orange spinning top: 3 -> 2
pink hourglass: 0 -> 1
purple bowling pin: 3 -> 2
★ ★ ★
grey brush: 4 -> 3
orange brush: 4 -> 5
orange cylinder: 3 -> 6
★ ★ ★
→ ASSIGNMENT
Among the entries, how many lines include the word "orange"? Answer with a single number and nothing further.

→ ANSWER BOX
3